Colored shape tracking data:
+ + +
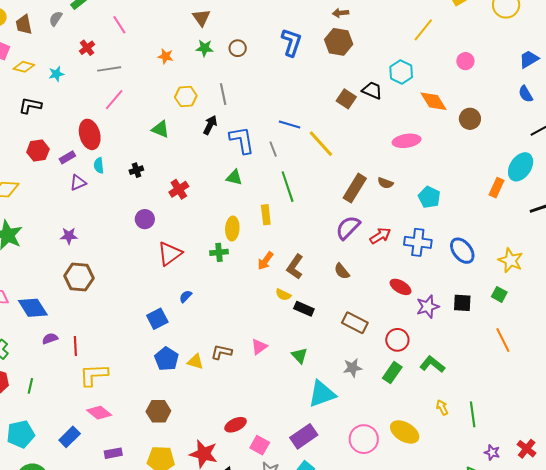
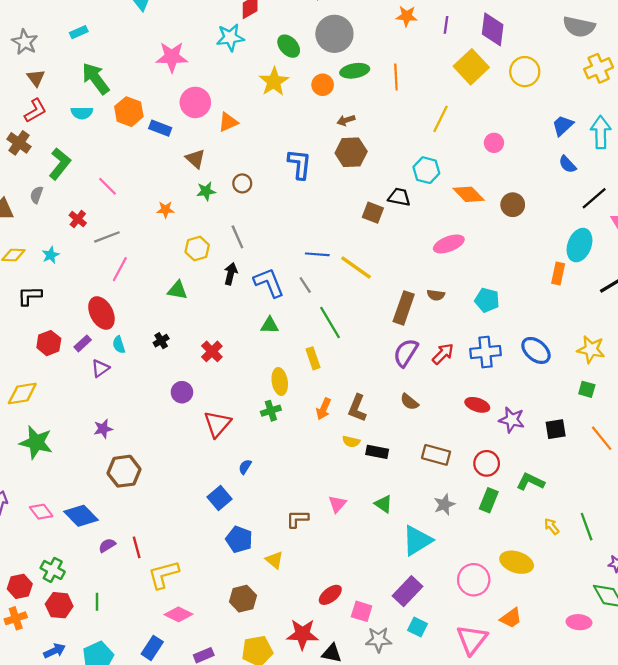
black square: (462, 303) -> (556, 429), moved
purple star: (428, 307) -> (512, 420), turned -30
yellow triangle: (195, 362) -> (274, 560), moved, turned 36

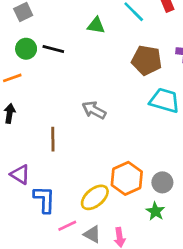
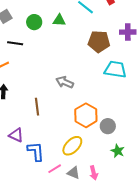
green circle: (26, 49) -> (34, 22), moved
black line: (53, 49) -> (15, 43), moved
orange hexagon: (127, 178) -> (86, 115), moved
gray circle: (162, 182) -> (108, 126), moved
+ + +
Nothing but the lines from the one with "orange hexagon: (127, 178)" through the end of the data above should be repeated, each exactly as it stands.

orange hexagon: (127, 178) -> (86, 115), moved
gray circle: (162, 182) -> (108, 126), moved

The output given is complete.